» TASK REQUIREMENTS
Go through the material and copy every line in which "image" appears.
[Start of Attachment]
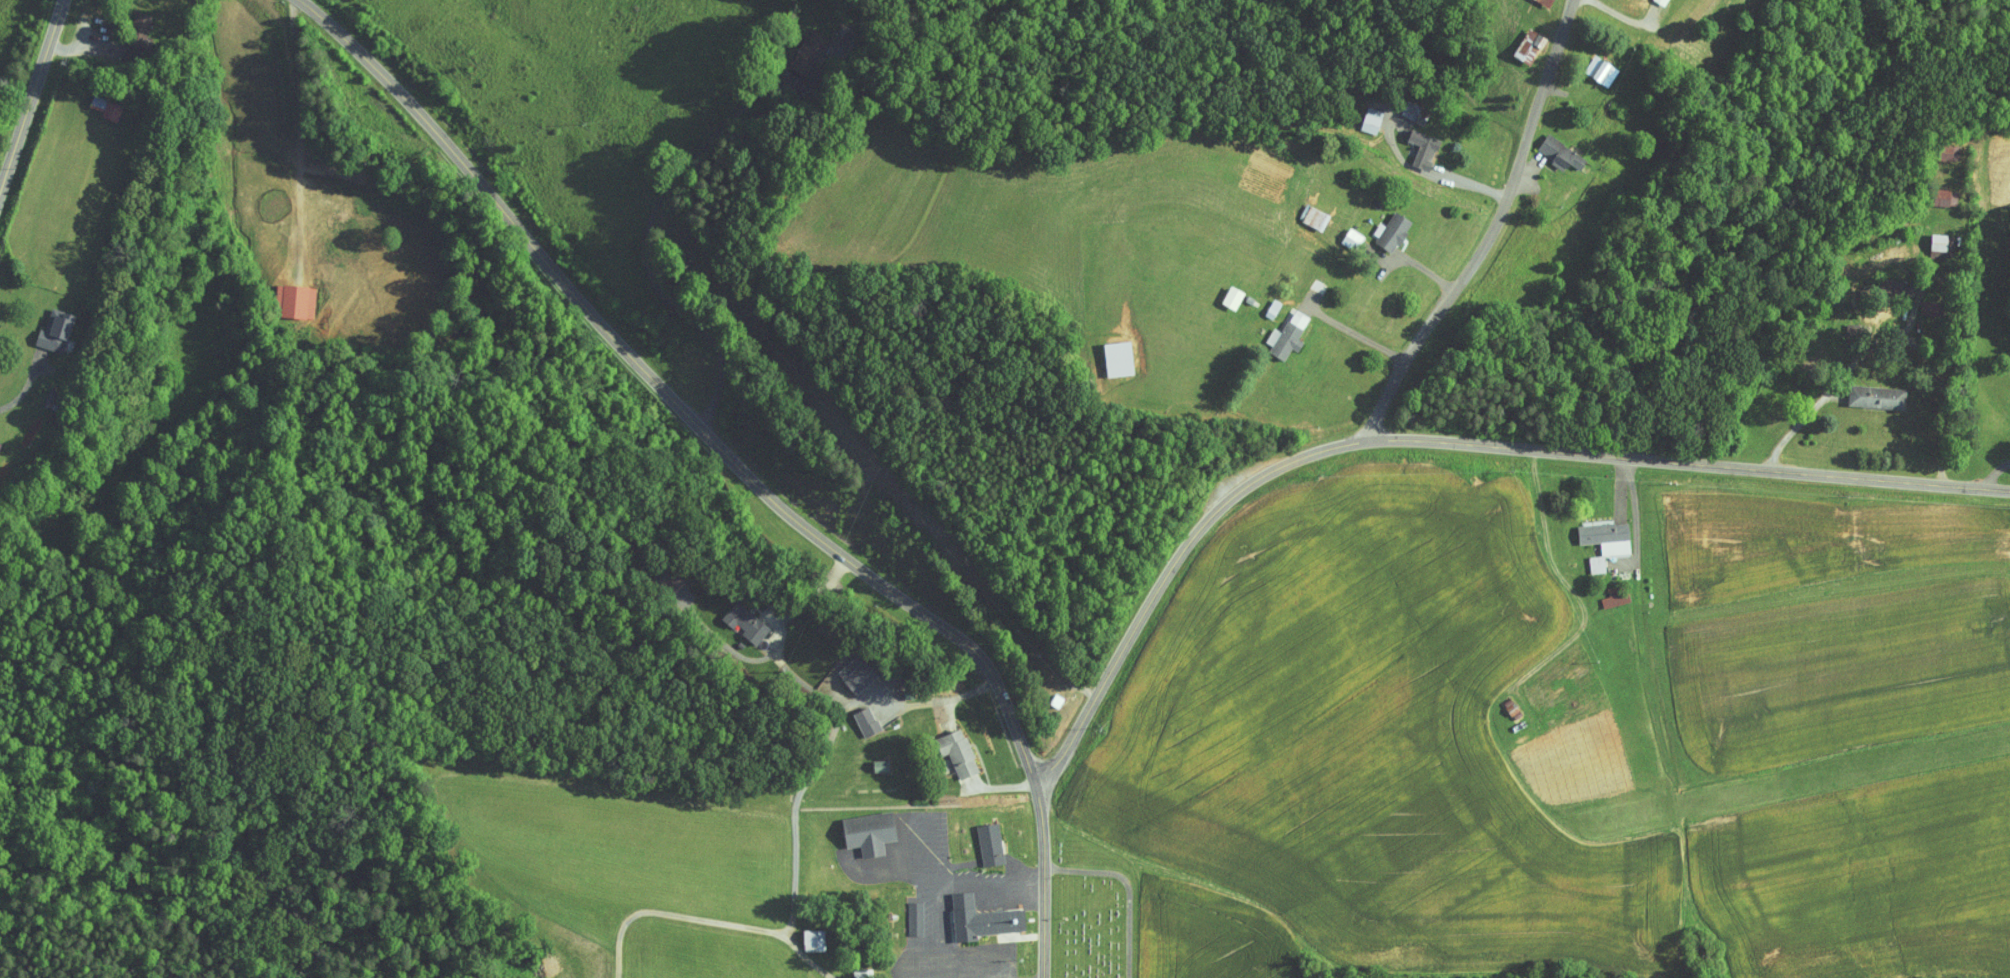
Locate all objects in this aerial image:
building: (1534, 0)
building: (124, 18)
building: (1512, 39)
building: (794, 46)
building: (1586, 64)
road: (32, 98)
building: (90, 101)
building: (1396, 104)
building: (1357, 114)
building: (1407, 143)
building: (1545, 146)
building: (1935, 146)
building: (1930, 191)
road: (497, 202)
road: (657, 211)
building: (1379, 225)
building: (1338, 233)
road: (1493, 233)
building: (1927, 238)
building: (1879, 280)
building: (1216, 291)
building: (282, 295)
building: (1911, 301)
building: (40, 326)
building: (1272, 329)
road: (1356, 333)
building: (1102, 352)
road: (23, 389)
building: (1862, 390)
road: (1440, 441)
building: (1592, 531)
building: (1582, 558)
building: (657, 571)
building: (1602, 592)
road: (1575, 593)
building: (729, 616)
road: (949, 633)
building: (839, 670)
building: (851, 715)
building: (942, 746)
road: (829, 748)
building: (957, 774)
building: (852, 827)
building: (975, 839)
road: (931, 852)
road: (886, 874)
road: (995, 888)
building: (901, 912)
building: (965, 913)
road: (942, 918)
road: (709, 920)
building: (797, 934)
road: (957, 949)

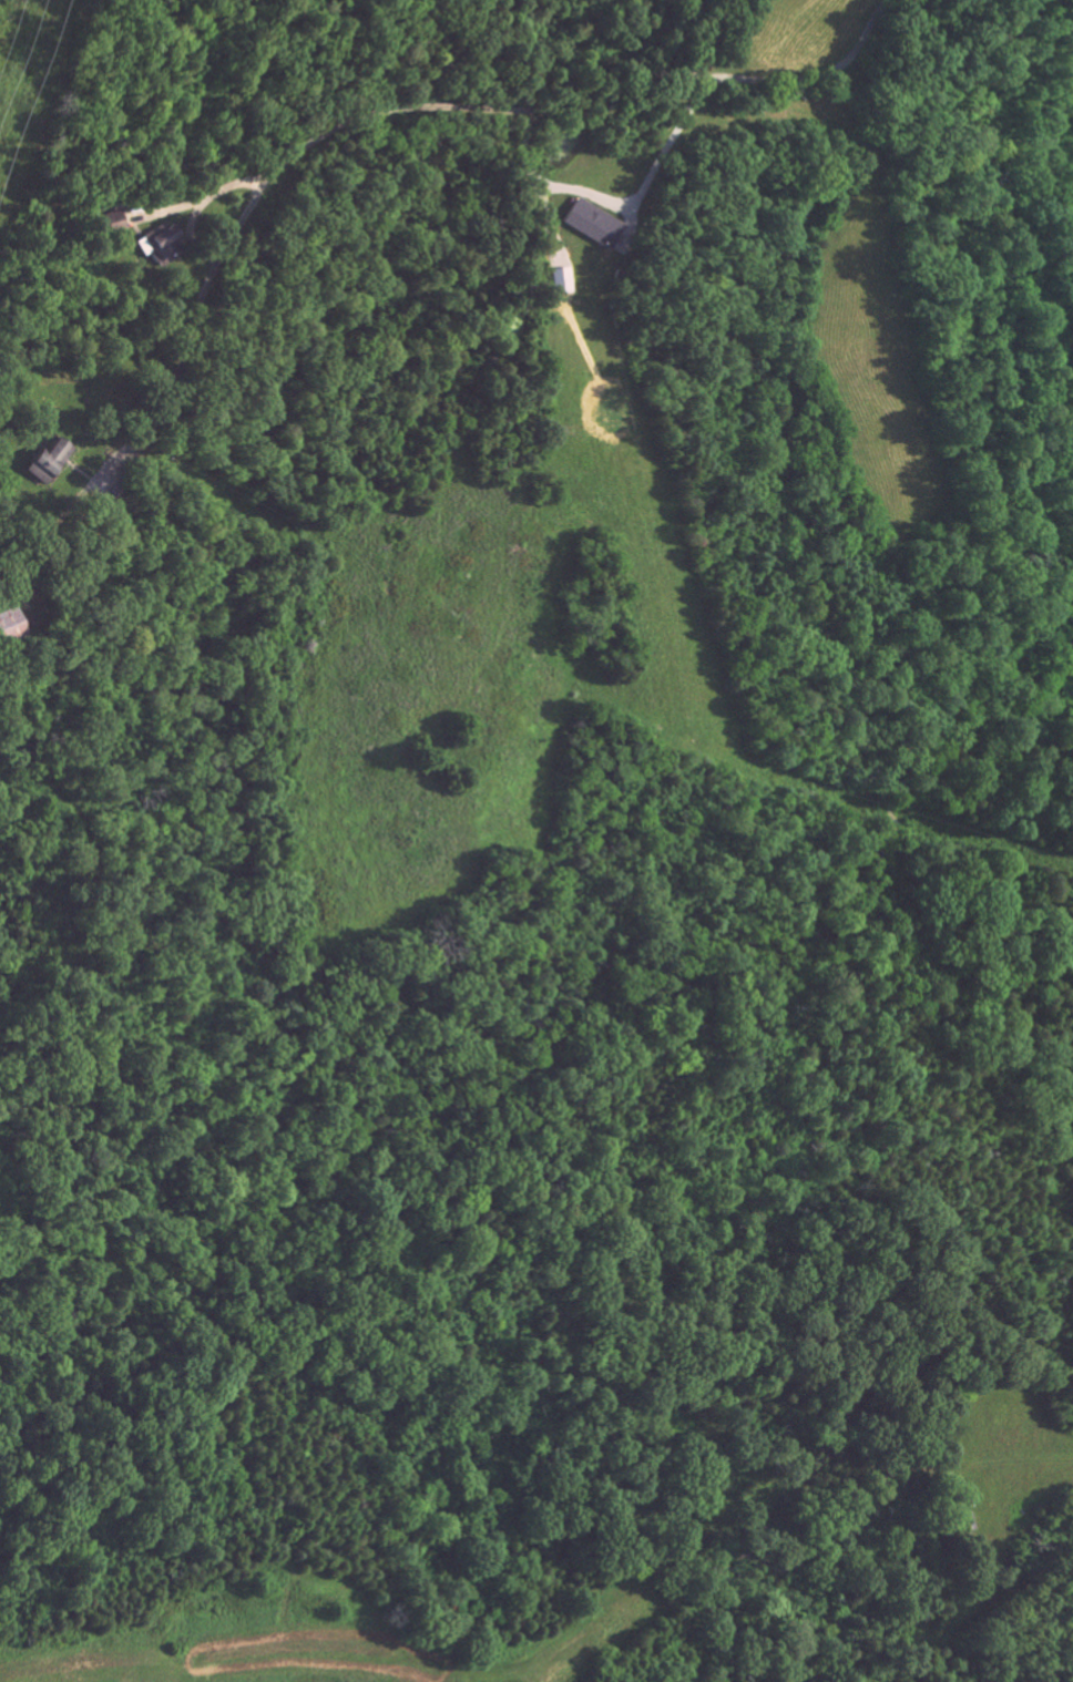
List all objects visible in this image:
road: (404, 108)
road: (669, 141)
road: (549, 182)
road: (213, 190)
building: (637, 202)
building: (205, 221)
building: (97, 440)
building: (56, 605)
[End of Attachment]
[Start of Attachment]
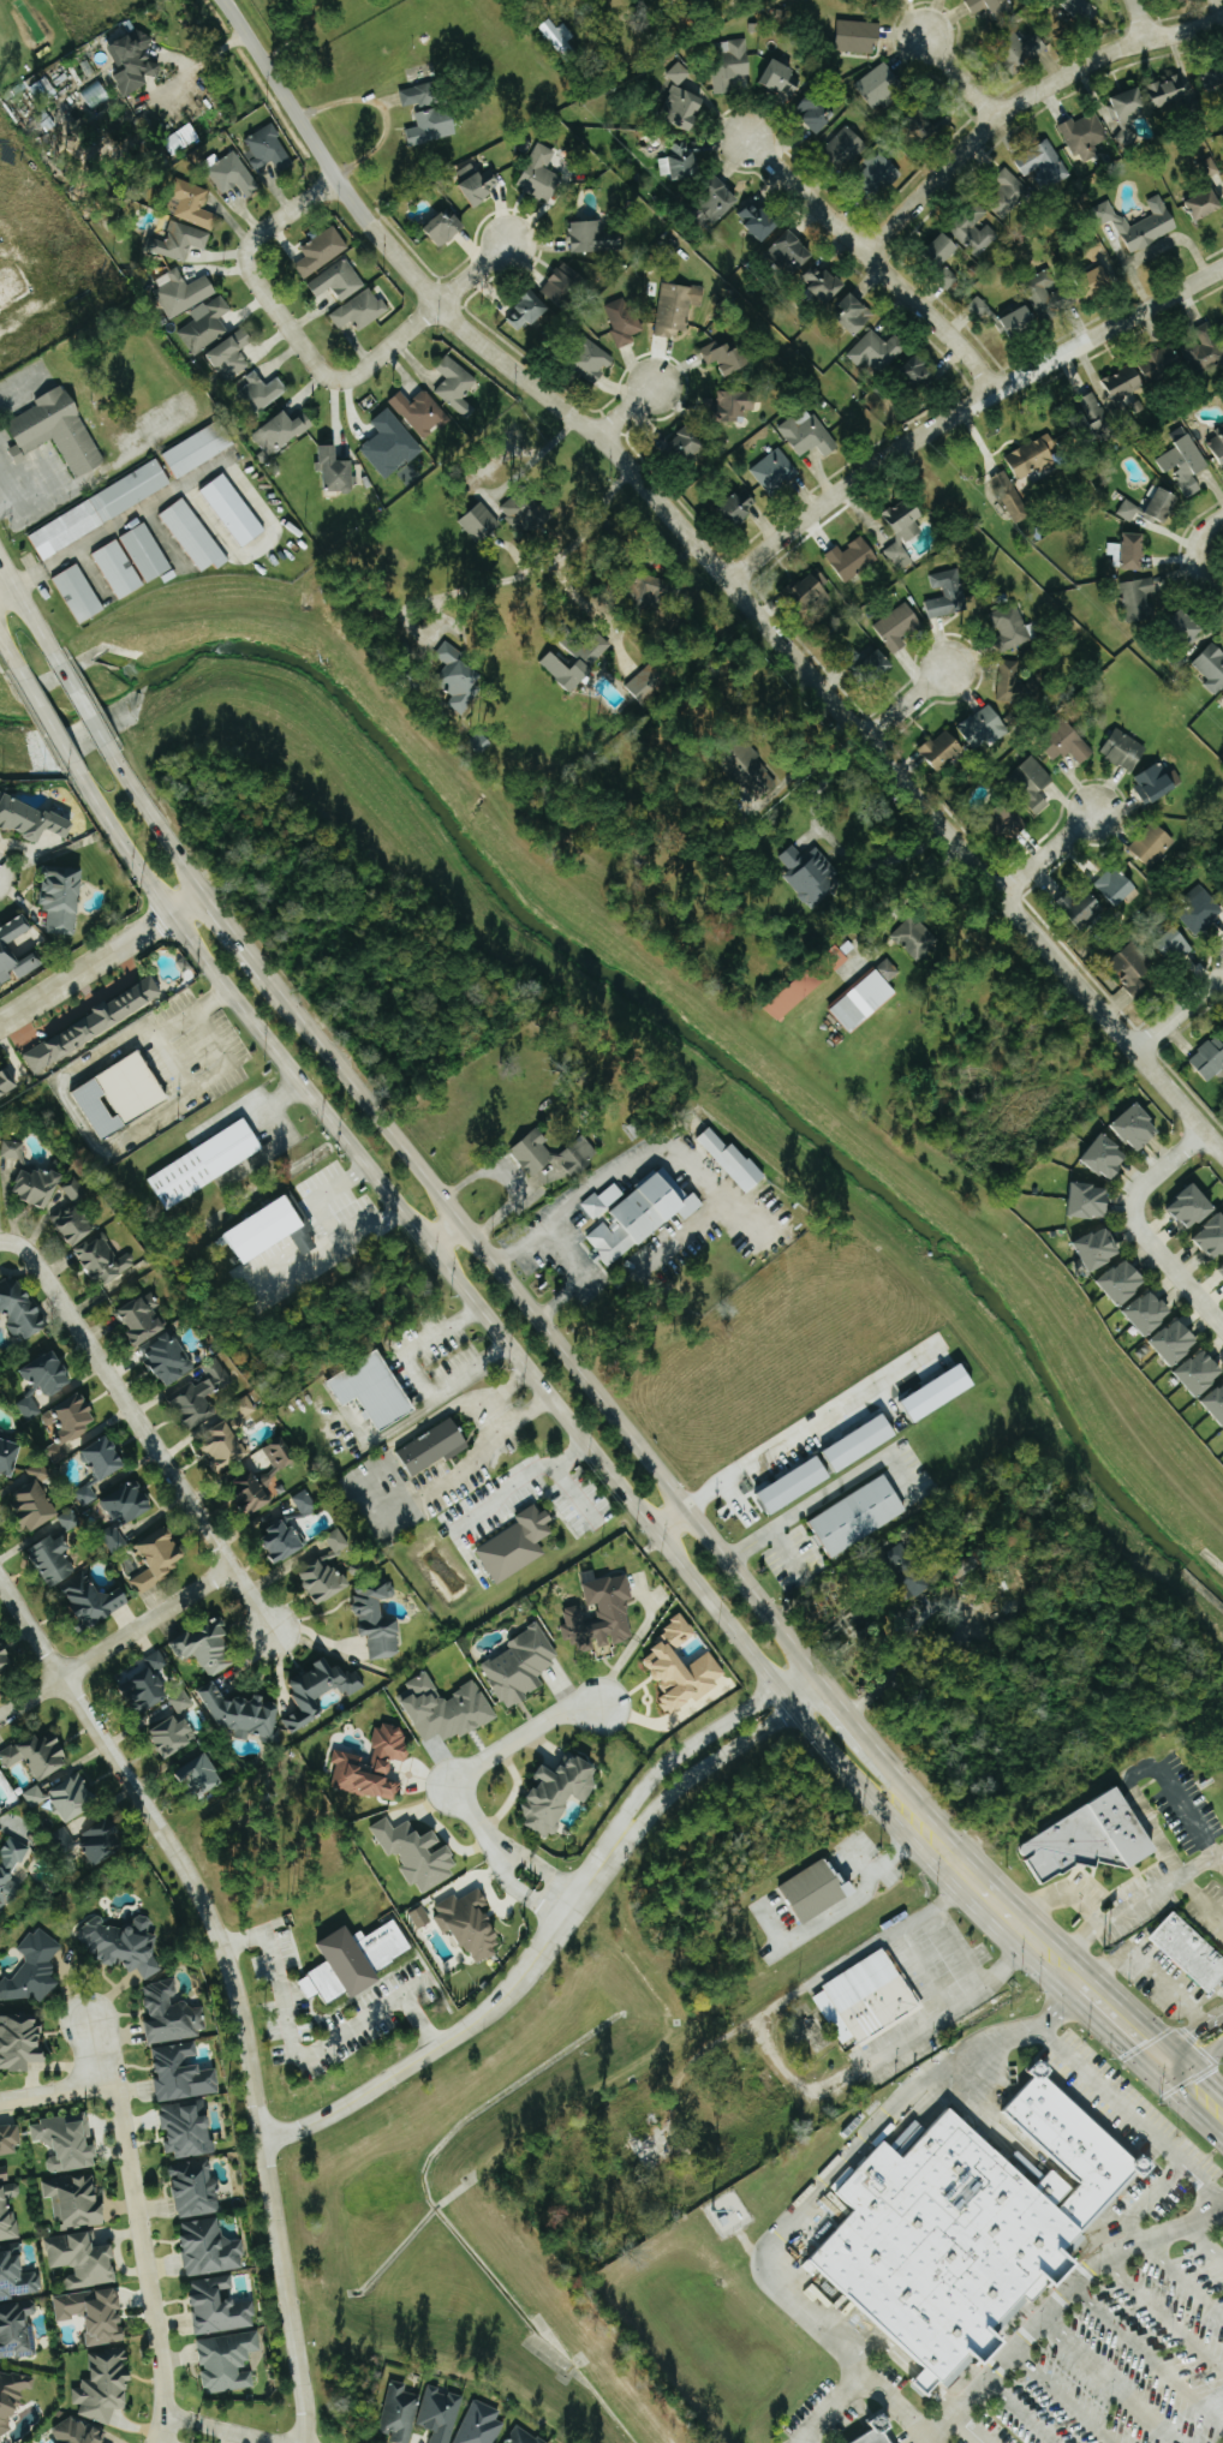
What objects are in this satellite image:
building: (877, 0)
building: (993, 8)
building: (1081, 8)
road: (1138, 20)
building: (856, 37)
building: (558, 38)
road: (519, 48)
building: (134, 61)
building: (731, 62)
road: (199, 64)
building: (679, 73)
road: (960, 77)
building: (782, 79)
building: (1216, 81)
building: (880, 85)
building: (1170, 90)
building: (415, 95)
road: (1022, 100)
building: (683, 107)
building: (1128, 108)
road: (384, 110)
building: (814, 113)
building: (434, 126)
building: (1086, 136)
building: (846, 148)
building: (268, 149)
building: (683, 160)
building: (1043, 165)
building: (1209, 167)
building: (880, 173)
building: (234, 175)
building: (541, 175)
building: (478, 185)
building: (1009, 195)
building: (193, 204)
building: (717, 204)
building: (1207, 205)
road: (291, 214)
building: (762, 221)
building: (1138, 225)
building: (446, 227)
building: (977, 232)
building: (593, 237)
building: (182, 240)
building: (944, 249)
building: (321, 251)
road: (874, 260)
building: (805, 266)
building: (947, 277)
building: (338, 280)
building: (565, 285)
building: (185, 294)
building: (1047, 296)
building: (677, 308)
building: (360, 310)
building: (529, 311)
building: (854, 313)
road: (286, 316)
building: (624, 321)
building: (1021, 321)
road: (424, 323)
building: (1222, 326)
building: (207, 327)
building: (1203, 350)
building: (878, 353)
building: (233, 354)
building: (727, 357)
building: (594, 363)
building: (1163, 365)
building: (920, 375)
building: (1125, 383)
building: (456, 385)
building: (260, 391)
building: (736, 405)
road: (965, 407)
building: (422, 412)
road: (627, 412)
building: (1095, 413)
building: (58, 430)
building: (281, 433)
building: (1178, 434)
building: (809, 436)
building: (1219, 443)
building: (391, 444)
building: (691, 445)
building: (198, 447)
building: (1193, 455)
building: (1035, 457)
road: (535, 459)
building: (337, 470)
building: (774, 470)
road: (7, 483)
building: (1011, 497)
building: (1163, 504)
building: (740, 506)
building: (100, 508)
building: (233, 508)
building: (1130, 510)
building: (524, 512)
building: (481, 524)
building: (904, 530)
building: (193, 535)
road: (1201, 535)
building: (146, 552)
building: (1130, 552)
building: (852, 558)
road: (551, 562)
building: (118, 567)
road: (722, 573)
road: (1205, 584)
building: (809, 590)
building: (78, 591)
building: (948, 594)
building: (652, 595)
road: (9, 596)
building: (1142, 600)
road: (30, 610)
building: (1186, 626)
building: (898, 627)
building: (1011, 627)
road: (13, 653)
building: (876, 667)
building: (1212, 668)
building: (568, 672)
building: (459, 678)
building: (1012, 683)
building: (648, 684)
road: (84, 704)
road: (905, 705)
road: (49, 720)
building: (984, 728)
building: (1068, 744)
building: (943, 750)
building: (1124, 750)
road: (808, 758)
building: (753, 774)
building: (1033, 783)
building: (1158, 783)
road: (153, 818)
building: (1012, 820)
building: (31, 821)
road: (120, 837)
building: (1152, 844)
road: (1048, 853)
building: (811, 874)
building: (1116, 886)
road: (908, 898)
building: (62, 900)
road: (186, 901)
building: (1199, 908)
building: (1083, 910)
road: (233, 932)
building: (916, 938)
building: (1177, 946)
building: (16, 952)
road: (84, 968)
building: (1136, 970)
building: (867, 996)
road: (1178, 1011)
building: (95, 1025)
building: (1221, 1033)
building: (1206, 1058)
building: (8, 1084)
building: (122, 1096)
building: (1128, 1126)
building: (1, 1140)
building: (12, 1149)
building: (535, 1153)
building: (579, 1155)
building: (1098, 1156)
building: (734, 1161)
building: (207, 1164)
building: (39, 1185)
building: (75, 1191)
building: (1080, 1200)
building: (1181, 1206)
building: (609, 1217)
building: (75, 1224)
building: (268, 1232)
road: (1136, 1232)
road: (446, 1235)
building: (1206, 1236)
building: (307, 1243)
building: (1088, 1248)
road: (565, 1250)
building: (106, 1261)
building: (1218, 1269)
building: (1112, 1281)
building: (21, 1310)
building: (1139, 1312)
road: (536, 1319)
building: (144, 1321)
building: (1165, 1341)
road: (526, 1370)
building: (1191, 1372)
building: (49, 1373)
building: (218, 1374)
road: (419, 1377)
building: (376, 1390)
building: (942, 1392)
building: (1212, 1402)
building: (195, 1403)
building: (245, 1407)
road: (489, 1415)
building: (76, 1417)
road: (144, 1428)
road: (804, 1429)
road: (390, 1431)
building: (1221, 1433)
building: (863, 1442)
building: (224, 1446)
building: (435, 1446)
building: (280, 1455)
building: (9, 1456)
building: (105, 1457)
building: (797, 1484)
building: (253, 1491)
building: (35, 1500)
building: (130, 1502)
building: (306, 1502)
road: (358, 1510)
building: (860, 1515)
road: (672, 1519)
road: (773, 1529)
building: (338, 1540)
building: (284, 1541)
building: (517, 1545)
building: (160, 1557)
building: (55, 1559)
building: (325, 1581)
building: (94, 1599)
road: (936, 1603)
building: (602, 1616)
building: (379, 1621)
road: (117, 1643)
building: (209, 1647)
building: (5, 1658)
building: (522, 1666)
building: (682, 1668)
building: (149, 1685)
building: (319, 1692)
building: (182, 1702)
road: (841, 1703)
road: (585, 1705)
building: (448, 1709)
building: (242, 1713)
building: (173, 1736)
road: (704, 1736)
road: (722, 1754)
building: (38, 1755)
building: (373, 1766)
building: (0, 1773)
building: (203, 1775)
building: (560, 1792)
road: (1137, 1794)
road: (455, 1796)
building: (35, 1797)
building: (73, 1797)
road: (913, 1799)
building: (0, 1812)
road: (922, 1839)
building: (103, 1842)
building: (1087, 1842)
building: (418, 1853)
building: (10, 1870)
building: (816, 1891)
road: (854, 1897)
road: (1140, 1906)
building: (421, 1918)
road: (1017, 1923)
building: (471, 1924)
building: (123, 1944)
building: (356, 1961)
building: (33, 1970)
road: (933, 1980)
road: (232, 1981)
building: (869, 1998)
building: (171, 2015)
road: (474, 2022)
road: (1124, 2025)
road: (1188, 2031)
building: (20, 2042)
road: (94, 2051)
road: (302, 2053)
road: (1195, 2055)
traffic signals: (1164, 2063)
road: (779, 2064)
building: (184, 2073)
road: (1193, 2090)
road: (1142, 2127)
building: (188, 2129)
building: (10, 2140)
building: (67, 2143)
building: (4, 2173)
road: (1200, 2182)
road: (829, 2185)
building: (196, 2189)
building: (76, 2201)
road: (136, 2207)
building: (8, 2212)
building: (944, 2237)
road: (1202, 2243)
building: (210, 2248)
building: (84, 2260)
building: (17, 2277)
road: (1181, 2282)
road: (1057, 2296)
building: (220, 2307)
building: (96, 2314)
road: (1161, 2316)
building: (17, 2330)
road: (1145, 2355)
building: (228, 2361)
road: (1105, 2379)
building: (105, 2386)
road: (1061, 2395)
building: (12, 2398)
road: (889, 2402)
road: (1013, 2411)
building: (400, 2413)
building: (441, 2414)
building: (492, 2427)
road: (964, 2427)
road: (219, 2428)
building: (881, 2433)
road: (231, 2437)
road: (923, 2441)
[End of Attachment]
» SOLUTION
Locate all objects in this aerial image:
List all objects visible in this image:
What objects are in this satellite image:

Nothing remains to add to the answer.